EXERCISE DESCRIPTION:
Looking at the entries, how many lines hold the word "spinning"? State the number by itself.

DATA SHOWN:

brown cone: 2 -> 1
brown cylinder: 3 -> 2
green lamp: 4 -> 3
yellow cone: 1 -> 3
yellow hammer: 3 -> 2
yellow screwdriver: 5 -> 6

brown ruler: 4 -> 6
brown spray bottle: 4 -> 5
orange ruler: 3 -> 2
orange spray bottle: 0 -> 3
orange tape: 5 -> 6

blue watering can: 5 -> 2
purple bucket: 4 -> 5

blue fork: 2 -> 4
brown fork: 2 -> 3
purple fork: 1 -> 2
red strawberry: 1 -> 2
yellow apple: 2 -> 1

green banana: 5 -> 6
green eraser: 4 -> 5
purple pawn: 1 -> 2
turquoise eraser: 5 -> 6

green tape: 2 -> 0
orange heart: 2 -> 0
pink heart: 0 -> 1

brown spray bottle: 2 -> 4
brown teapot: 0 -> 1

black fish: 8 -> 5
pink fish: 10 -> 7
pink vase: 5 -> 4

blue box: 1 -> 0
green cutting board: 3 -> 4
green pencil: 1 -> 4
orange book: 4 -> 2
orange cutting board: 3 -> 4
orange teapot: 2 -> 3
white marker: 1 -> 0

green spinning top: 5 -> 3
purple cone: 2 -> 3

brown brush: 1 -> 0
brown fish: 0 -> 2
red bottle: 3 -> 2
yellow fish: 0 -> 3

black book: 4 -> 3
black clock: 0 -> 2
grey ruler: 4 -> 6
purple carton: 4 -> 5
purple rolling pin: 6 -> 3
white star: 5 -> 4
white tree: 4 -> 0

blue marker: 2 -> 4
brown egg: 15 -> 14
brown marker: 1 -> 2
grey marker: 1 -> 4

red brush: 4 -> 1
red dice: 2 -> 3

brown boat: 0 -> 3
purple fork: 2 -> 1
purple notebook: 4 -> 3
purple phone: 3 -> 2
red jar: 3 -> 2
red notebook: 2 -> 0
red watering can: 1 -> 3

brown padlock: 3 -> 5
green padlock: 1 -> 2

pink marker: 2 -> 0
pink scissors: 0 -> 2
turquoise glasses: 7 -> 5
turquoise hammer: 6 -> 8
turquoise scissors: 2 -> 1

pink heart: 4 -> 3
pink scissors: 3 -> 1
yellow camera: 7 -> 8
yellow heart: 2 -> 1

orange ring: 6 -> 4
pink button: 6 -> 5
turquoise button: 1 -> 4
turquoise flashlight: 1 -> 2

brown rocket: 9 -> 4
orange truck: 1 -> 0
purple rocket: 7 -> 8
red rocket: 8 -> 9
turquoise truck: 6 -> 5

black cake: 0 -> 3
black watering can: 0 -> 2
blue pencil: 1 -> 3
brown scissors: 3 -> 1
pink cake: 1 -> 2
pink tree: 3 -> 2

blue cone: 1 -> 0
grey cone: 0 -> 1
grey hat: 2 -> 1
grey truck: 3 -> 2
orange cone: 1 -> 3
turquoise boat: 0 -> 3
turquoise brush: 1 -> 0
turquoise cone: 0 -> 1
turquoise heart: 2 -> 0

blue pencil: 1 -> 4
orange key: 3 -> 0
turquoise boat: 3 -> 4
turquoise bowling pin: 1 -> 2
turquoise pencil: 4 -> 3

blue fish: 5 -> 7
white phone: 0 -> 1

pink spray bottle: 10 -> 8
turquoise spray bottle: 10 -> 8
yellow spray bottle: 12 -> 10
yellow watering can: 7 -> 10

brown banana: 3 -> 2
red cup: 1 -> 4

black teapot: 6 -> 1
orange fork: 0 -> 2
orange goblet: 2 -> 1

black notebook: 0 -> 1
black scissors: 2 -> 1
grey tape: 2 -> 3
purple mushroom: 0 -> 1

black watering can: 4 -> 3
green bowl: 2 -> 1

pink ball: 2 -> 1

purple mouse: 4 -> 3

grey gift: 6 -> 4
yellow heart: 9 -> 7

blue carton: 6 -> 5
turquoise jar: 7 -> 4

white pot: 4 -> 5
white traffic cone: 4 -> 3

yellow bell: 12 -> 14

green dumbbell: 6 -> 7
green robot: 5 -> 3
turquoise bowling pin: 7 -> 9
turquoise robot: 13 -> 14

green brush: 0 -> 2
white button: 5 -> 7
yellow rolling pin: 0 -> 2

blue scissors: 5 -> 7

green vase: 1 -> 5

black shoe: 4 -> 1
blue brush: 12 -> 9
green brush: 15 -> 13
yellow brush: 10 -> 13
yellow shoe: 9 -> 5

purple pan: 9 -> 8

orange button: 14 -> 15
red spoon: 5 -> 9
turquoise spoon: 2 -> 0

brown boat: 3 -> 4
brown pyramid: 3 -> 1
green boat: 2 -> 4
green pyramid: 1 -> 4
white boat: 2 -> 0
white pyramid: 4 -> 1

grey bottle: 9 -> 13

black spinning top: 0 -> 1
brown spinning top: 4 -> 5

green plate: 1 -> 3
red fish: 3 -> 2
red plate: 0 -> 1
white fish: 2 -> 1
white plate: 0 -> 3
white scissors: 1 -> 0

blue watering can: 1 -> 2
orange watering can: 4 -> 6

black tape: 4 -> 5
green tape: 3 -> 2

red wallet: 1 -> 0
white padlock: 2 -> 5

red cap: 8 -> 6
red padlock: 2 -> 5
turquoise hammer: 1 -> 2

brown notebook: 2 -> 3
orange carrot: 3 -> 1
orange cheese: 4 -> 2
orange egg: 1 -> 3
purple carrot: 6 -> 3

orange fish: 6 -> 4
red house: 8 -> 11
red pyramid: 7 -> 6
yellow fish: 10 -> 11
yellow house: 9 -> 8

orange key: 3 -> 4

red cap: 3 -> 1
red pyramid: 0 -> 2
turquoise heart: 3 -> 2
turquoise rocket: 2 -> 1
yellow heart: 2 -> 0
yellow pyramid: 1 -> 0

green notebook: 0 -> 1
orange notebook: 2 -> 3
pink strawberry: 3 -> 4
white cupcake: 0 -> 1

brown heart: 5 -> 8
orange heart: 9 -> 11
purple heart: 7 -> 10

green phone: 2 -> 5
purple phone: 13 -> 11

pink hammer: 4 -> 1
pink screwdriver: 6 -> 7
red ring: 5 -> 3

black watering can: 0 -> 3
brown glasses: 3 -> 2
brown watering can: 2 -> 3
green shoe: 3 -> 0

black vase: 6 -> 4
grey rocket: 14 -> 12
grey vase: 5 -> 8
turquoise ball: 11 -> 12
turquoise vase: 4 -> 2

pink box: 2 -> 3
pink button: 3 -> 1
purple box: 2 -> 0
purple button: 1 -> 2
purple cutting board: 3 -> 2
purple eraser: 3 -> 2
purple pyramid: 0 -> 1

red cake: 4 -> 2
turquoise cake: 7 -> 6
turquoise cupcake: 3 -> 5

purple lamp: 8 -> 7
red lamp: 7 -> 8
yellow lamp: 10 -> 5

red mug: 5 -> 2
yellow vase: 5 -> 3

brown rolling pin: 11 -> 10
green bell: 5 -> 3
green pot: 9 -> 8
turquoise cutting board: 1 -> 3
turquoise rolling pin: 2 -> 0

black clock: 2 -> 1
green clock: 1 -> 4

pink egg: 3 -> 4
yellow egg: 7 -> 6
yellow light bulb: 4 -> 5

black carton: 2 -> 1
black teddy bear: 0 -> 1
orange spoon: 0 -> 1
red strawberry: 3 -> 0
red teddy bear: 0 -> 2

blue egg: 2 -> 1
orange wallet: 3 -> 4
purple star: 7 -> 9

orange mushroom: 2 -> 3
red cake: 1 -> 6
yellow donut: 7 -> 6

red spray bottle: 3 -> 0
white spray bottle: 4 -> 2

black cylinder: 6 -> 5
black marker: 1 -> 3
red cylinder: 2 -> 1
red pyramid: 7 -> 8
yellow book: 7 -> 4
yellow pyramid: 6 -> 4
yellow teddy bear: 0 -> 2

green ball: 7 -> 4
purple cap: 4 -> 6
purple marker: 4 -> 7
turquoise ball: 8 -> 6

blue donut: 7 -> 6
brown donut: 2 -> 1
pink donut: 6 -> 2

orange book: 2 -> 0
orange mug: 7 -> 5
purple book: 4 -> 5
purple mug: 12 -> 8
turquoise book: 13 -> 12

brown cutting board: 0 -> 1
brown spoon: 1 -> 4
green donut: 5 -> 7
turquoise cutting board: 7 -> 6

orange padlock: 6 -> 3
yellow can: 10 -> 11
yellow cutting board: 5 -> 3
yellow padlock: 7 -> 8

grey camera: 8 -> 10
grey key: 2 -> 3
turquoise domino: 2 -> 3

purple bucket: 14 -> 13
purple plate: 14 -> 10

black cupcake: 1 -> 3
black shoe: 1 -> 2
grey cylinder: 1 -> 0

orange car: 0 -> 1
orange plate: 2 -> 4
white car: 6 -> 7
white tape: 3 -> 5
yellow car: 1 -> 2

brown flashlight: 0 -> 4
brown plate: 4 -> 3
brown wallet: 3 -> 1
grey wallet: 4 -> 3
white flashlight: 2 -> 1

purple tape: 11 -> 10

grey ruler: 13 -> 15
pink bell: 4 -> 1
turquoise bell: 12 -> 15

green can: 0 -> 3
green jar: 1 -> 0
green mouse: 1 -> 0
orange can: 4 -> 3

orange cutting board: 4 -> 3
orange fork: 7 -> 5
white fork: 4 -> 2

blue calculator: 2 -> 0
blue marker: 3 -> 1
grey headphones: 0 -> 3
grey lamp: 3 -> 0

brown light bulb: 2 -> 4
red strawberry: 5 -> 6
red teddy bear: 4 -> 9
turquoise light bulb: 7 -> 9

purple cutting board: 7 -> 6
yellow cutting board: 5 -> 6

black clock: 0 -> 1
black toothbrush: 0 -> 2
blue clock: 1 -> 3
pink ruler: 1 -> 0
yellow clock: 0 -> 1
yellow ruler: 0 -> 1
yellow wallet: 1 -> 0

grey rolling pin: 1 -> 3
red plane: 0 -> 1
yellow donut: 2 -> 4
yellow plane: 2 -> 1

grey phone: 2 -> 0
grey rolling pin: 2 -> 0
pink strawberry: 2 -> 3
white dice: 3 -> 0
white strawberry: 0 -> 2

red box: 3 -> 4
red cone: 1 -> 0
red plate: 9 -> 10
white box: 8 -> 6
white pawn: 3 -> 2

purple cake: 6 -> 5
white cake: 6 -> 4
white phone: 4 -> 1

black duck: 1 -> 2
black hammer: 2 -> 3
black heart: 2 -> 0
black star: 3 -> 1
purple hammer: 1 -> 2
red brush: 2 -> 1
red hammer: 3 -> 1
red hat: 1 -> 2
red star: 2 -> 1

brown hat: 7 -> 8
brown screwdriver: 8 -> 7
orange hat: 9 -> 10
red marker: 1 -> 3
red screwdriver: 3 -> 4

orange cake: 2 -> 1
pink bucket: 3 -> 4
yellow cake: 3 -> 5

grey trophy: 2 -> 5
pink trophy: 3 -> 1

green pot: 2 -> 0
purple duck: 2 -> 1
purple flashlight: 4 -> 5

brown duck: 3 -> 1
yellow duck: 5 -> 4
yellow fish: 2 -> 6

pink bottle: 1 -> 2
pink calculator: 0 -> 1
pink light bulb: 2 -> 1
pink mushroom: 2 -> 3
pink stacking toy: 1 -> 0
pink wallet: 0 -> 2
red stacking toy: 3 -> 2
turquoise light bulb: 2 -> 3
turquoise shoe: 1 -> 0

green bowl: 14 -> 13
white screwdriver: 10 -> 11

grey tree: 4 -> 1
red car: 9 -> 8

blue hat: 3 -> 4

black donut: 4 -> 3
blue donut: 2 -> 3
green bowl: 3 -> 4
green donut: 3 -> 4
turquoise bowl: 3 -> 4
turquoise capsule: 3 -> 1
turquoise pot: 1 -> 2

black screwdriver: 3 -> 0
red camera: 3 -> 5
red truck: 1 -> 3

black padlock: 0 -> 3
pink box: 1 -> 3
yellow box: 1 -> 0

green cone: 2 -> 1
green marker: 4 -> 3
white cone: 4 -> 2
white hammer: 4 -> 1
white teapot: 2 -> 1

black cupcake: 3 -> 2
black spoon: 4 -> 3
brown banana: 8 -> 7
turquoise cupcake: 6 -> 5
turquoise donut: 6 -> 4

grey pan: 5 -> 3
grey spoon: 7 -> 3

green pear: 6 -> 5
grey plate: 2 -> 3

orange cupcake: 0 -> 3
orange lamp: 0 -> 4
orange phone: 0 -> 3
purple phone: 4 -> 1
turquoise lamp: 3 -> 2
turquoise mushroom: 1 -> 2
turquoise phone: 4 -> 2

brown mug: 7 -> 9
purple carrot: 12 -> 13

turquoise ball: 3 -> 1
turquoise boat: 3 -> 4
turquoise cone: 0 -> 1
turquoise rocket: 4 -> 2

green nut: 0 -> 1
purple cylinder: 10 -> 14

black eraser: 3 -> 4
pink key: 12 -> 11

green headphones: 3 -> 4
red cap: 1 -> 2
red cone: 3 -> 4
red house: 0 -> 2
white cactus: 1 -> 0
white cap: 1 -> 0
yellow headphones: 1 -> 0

REPLY:
3